» WHAT TO WORK ON
Pick out every row below that contains the word "down", and copy each such row in full. Letter case counts.

» INPUT ROWS

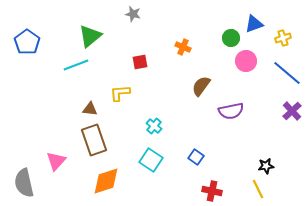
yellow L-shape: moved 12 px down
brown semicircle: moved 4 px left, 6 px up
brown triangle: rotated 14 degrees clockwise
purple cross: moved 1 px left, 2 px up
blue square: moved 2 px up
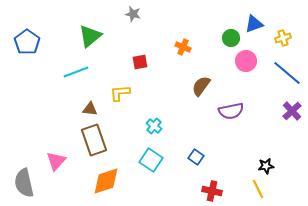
cyan line: moved 7 px down
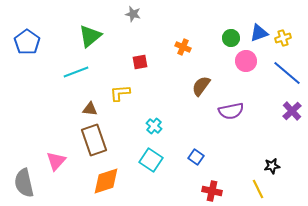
blue triangle: moved 5 px right, 9 px down
black star: moved 6 px right
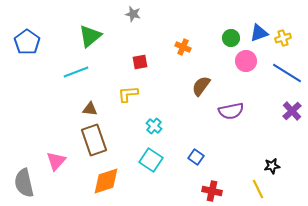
blue line: rotated 8 degrees counterclockwise
yellow L-shape: moved 8 px right, 1 px down
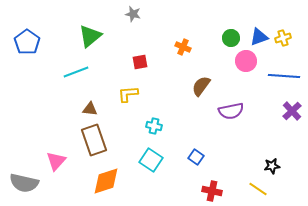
blue triangle: moved 4 px down
blue line: moved 3 px left, 3 px down; rotated 28 degrees counterclockwise
cyan cross: rotated 28 degrees counterclockwise
gray semicircle: rotated 64 degrees counterclockwise
yellow line: rotated 30 degrees counterclockwise
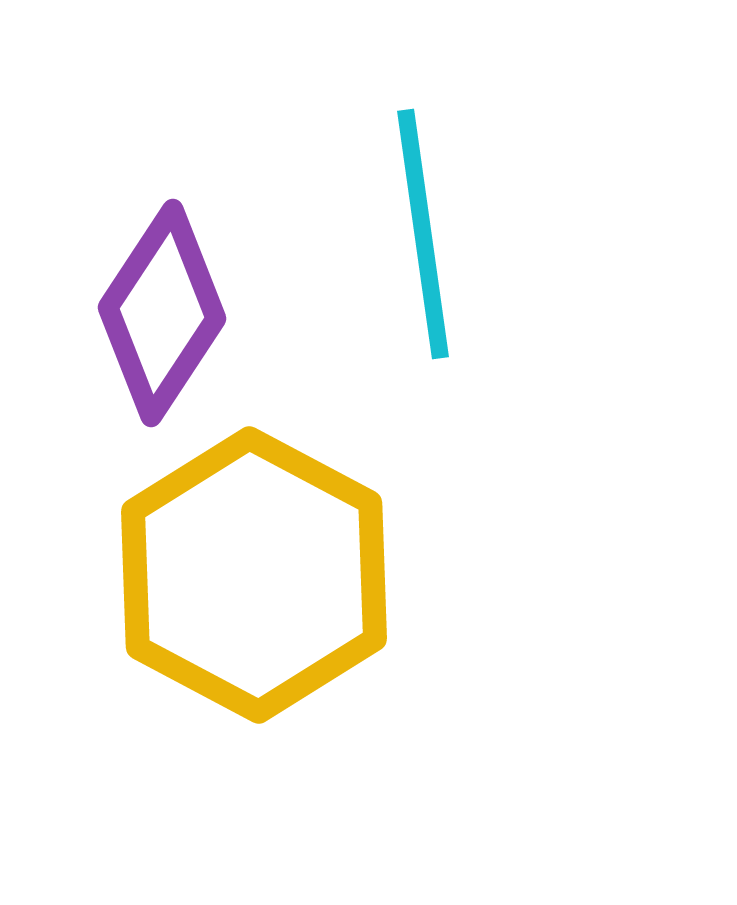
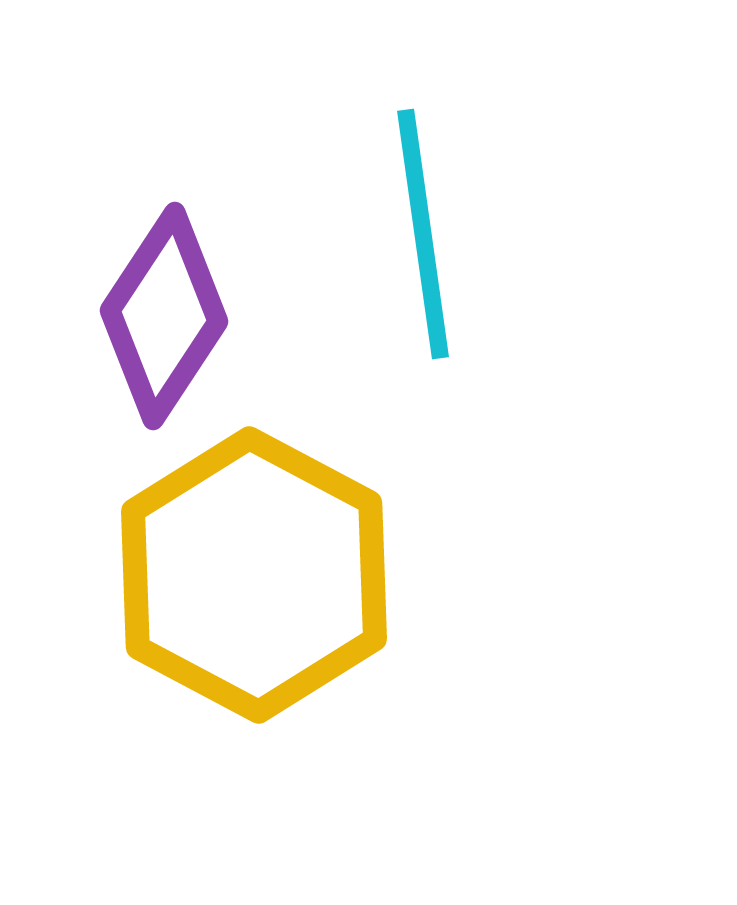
purple diamond: moved 2 px right, 3 px down
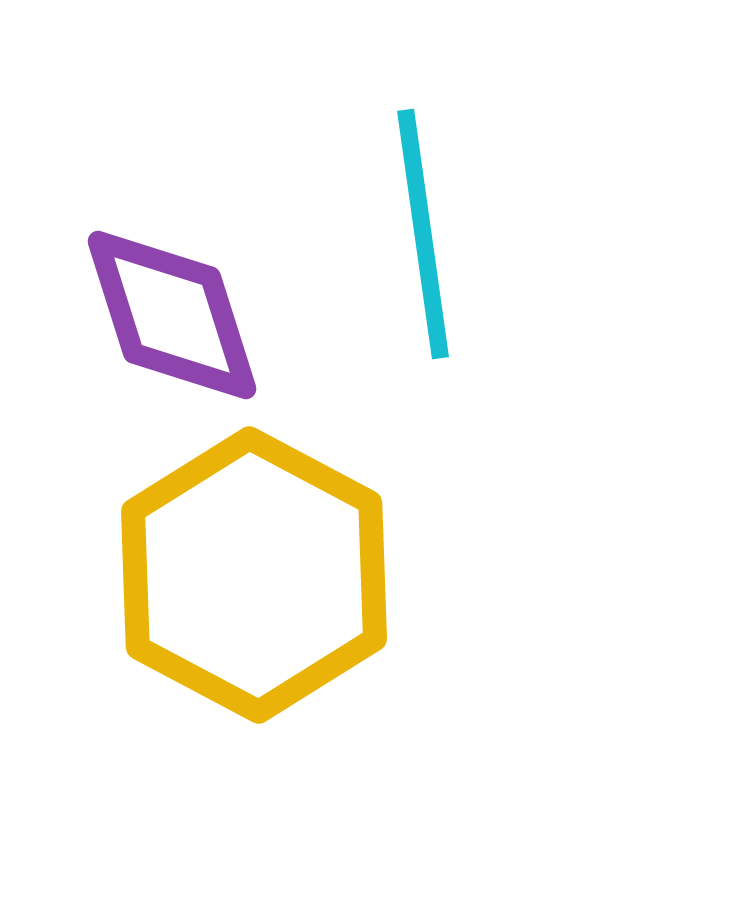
purple diamond: moved 8 px right, 1 px up; rotated 51 degrees counterclockwise
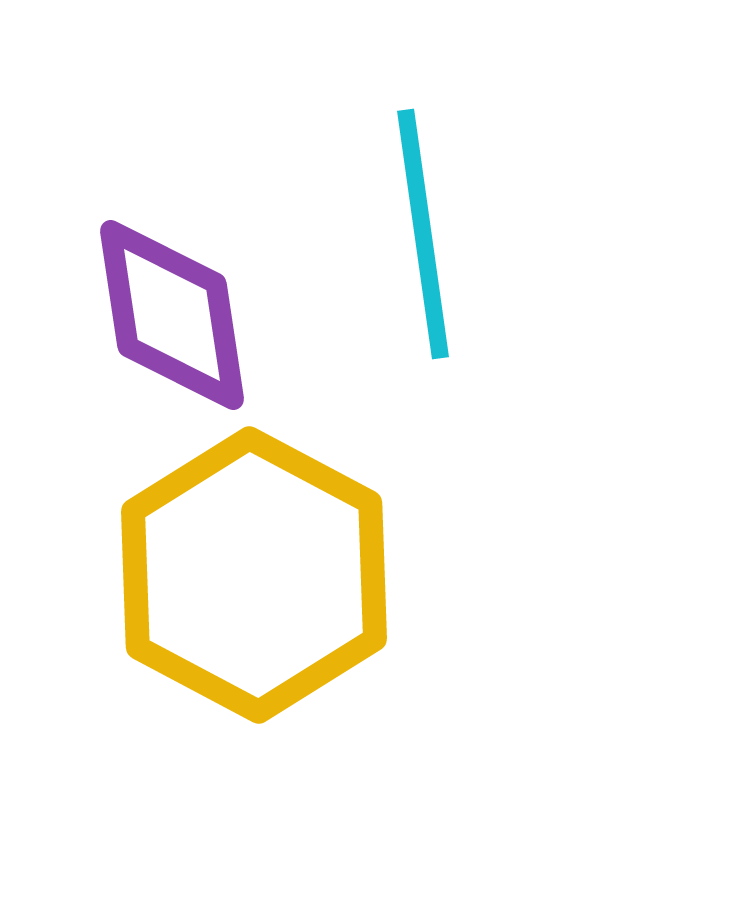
purple diamond: rotated 9 degrees clockwise
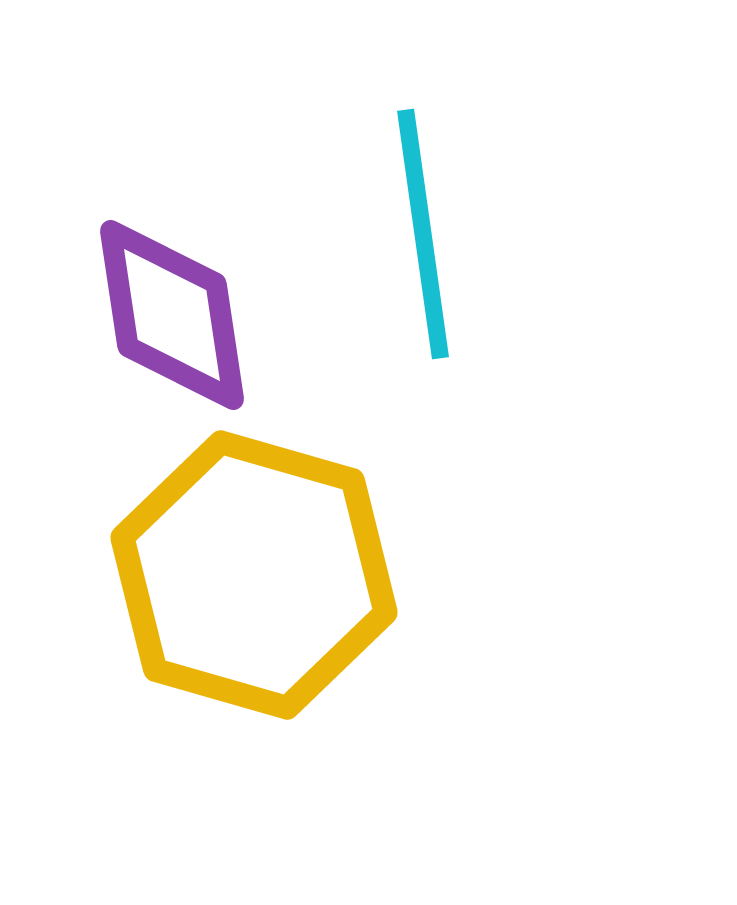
yellow hexagon: rotated 12 degrees counterclockwise
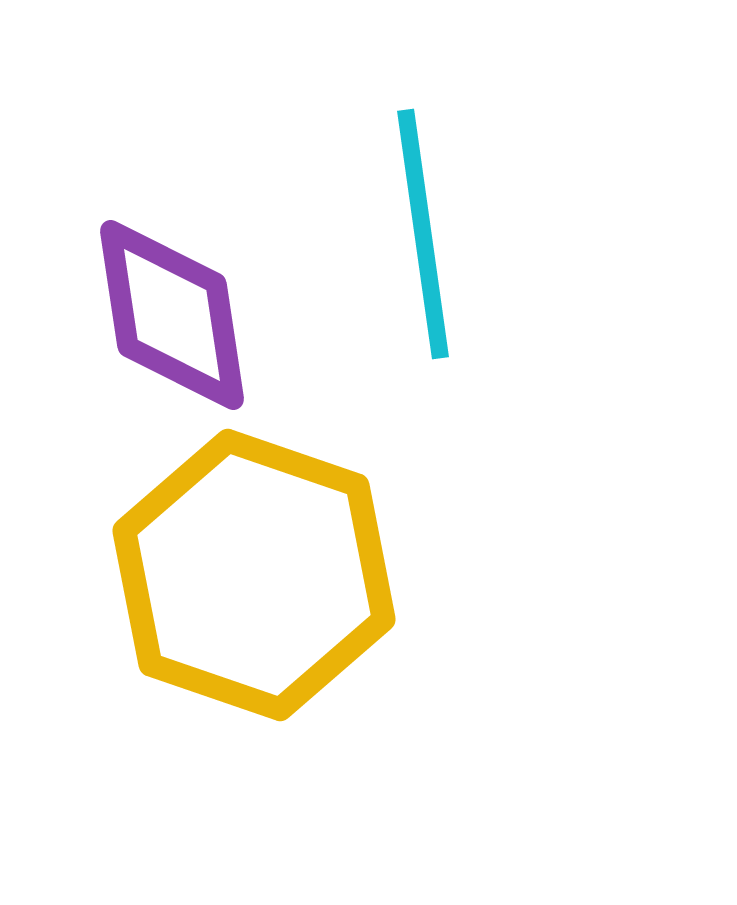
yellow hexagon: rotated 3 degrees clockwise
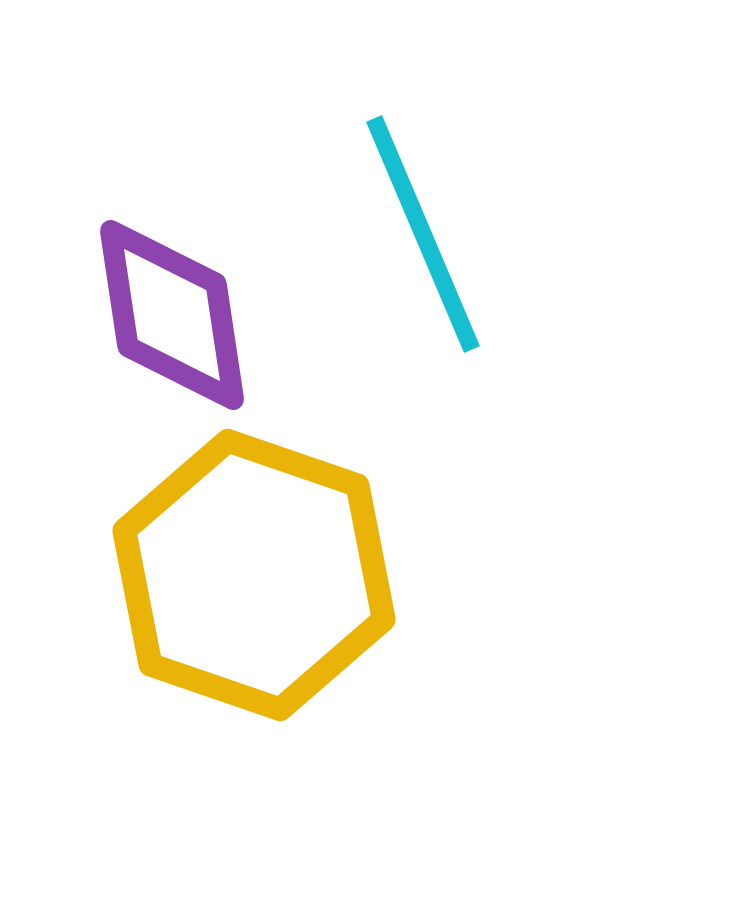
cyan line: rotated 15 degrees counterclockwise
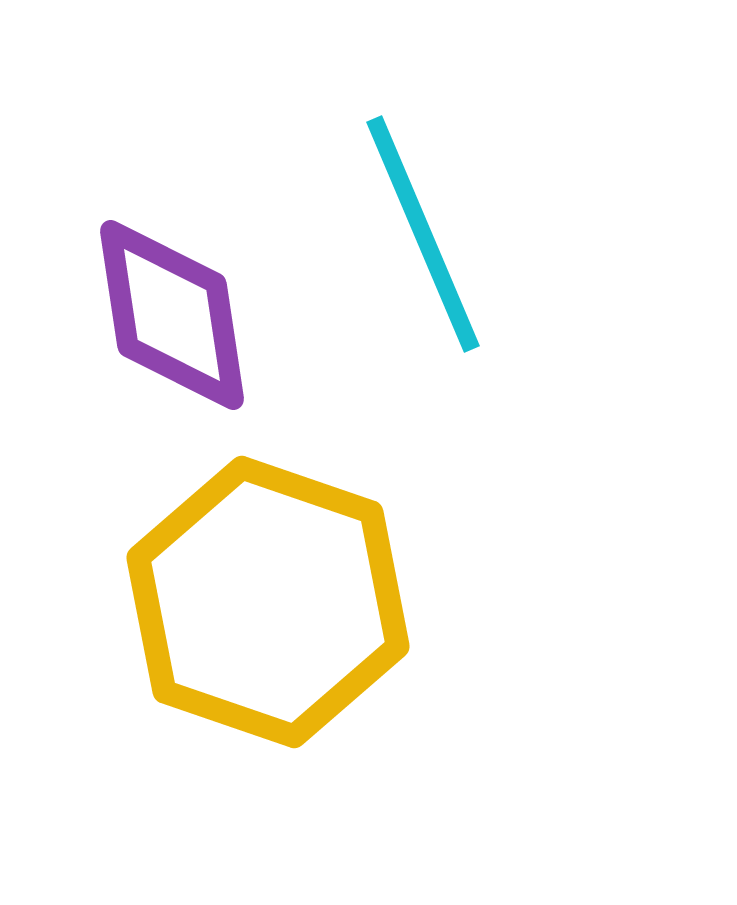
yellow hexagon: moved 14 px right, 27 px down
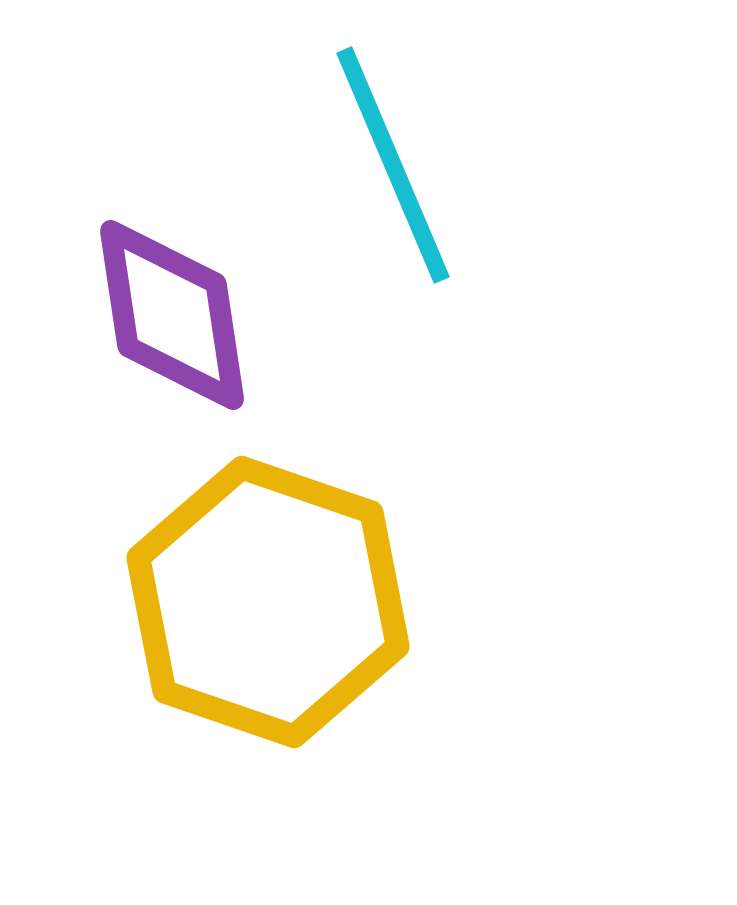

» SOLVED EXERCISE
yellow L-shape: moved 12 px down
cyan line: moved 7 px down
blue triangle: moved 5 px right, 9 px down
yellow L-shape: moved 8 px right, 1 px down
blue triangle: moved 4 px down
blue line: moved 3 px left, 3 px down; rotated 28 degrees counterclockwise
purple diamond: moved 2 px right, 3 px down
yellow hexagon: moved 14 px right, 27 px down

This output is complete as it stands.